* MATERIAL FOR THIS EXERCISE *
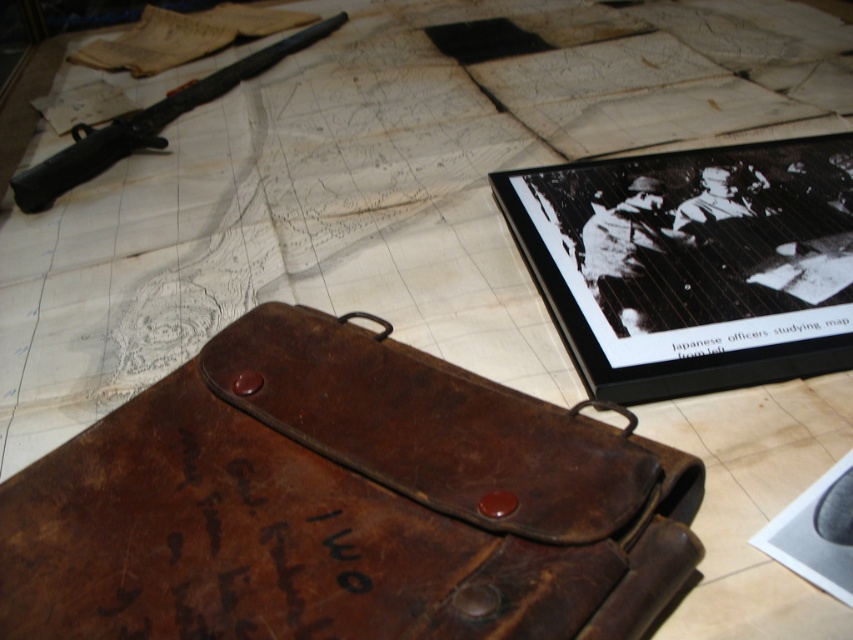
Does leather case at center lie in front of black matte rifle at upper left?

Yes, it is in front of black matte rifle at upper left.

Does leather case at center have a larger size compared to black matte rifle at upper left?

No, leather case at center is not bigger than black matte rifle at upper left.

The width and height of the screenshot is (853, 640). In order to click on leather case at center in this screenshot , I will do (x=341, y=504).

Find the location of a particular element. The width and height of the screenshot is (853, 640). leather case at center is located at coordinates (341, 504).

* * *

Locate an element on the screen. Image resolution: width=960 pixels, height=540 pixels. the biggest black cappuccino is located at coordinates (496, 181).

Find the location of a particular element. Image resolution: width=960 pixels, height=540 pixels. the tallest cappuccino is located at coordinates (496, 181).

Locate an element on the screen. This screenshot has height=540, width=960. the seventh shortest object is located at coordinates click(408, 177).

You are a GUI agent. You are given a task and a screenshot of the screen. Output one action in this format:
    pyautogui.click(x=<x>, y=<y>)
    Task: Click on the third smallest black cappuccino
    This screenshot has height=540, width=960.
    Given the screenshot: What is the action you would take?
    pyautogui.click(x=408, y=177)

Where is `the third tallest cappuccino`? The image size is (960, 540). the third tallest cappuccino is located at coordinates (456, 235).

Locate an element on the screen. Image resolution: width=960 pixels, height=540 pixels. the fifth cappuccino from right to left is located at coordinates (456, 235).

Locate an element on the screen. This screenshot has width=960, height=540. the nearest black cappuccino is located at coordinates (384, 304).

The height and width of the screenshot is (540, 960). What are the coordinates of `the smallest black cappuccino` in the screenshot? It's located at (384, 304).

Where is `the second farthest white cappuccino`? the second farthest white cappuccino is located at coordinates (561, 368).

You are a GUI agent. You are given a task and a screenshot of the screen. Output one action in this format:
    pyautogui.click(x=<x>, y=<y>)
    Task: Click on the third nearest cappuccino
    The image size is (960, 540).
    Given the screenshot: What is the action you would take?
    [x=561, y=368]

* EXERCISE *
Copy out the listing above exactly, starting at the line that contains "The width and height of the screenshot is (853, 640). In" and ending at the line that contains "Find the location of a particular element. The", including both of those lines.

* CORRECT OUTPUT *
The width and height of the screenshot is (853, 640). In order to click on leather case at center in this screenshot , I will do (x=341, y=504).

Find the location of a particular element. The width and height of the screenshot is (853, 640). leather case at center is located at coordinates (341, 504).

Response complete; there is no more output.